» PROBLEM DESCRIPTION:
Extract all lines in the data that contain the word "none".

◇ ◇ ◇ ◇ ◇

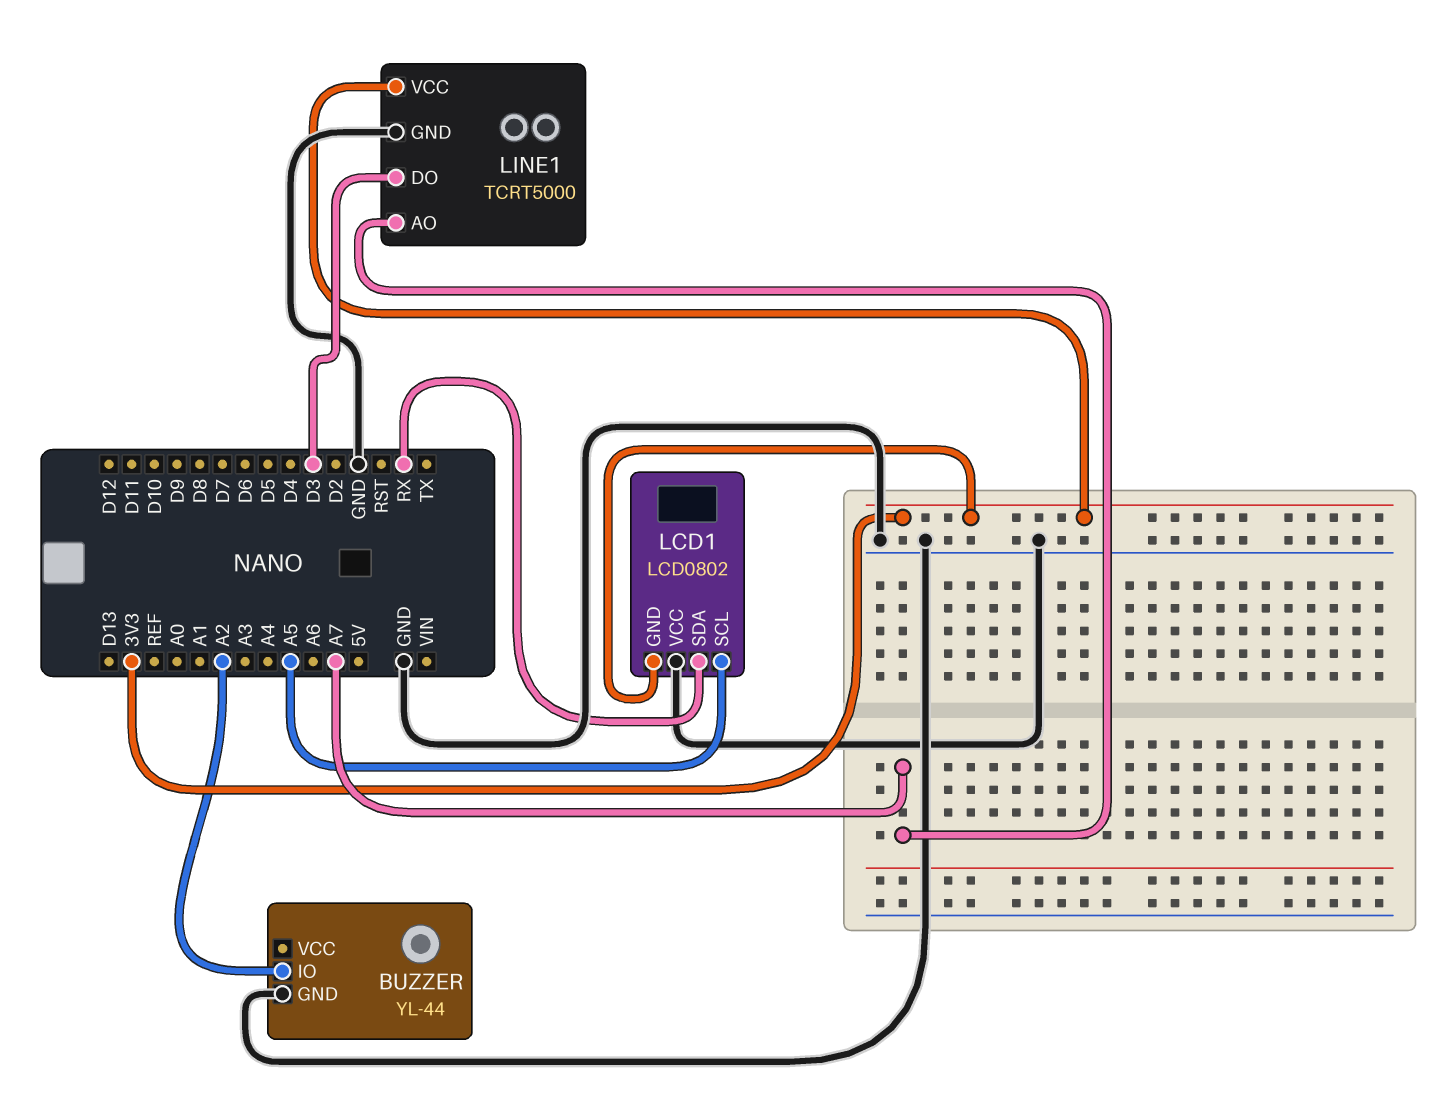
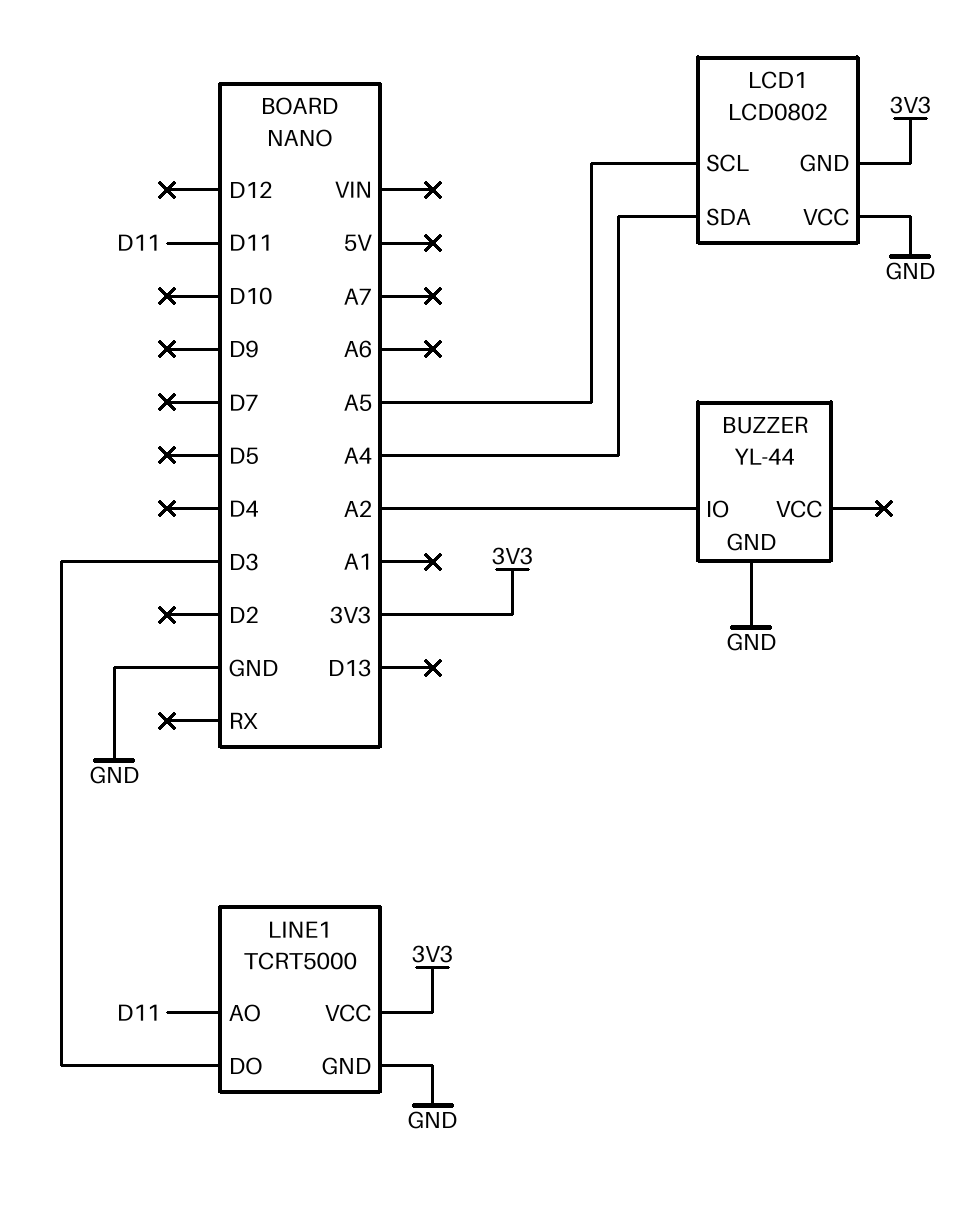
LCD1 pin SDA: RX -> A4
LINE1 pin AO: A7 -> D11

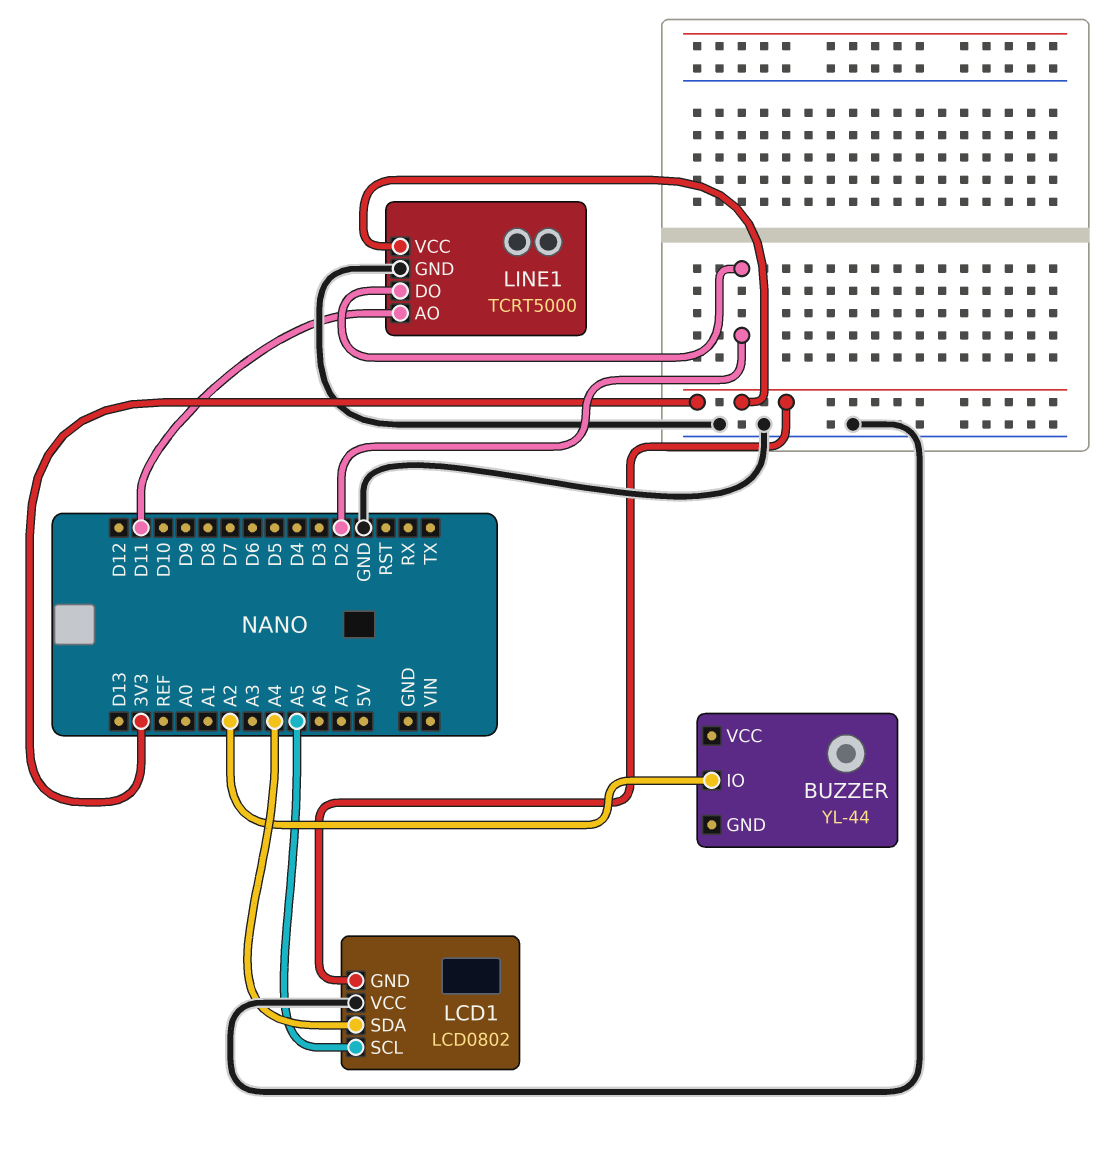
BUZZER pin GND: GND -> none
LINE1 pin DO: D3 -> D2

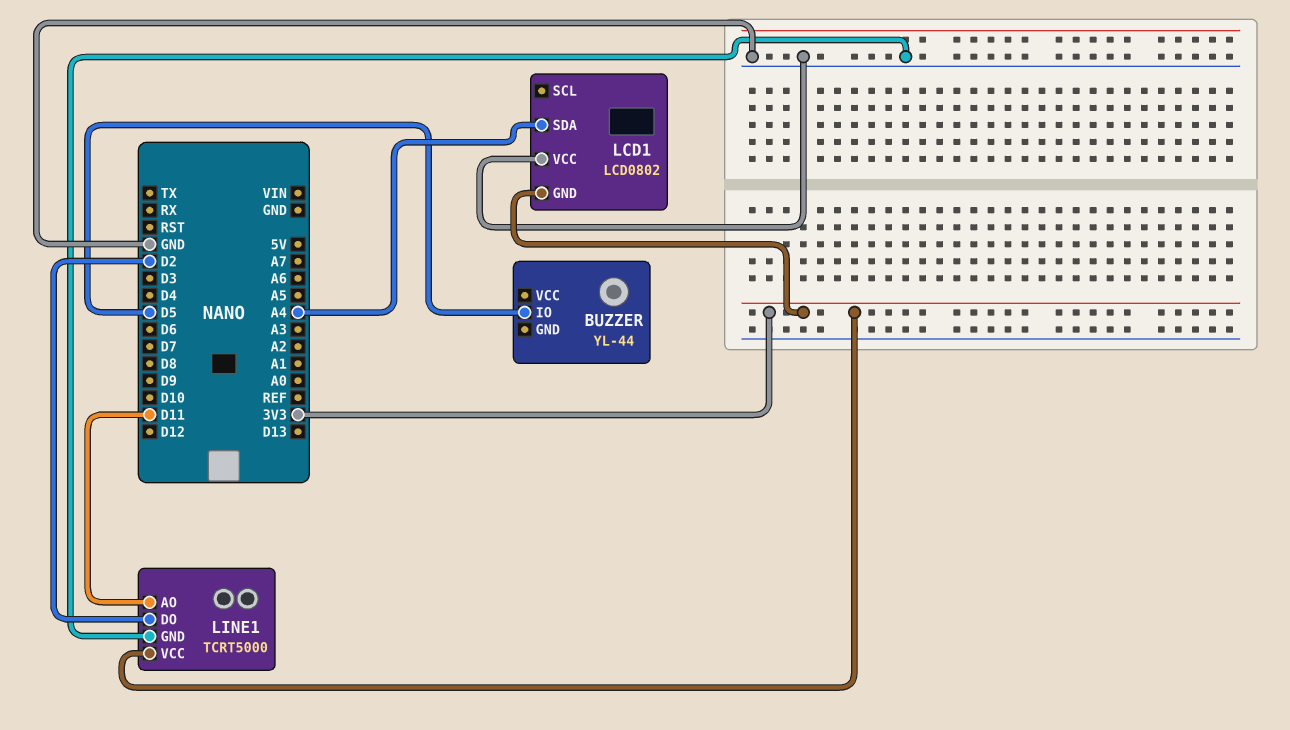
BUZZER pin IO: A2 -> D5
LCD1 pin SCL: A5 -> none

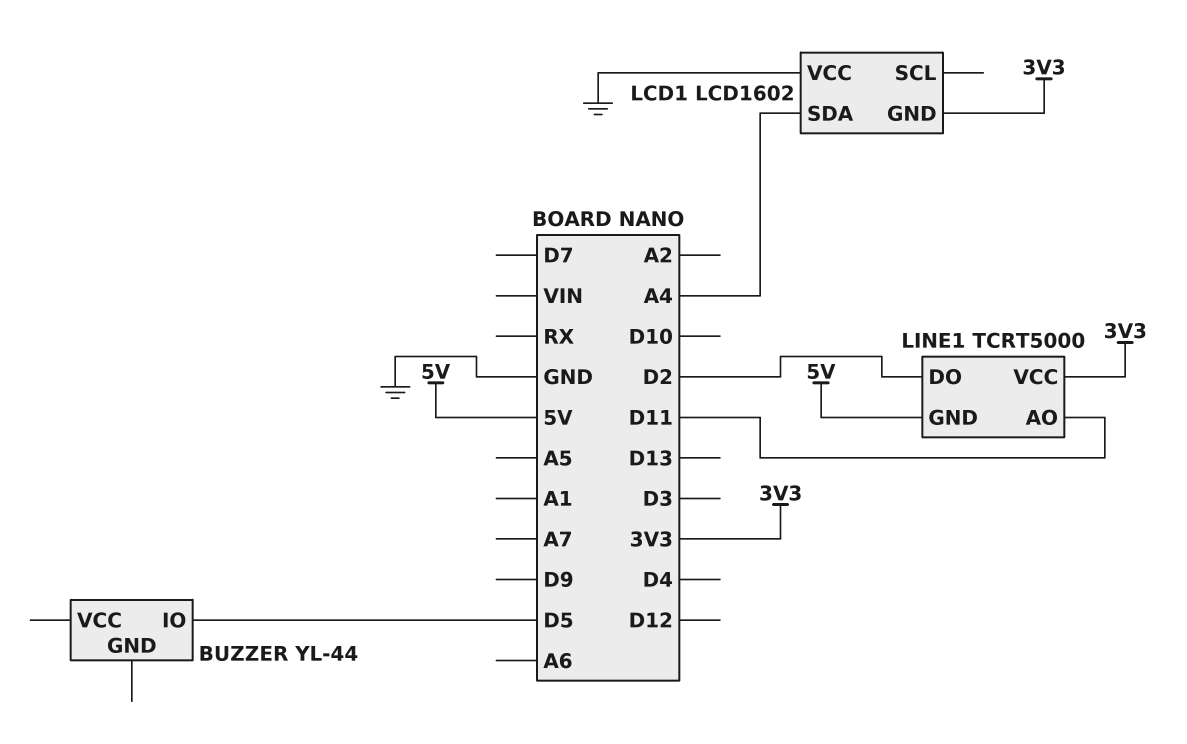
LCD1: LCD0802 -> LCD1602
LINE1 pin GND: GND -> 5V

◇ ◇ ◇ ◇ ◇

» RESPONSE TO THIS EXERCISE:
BUZZER pin GND: GND -> none
LCD1 pin SCL: A5 -> none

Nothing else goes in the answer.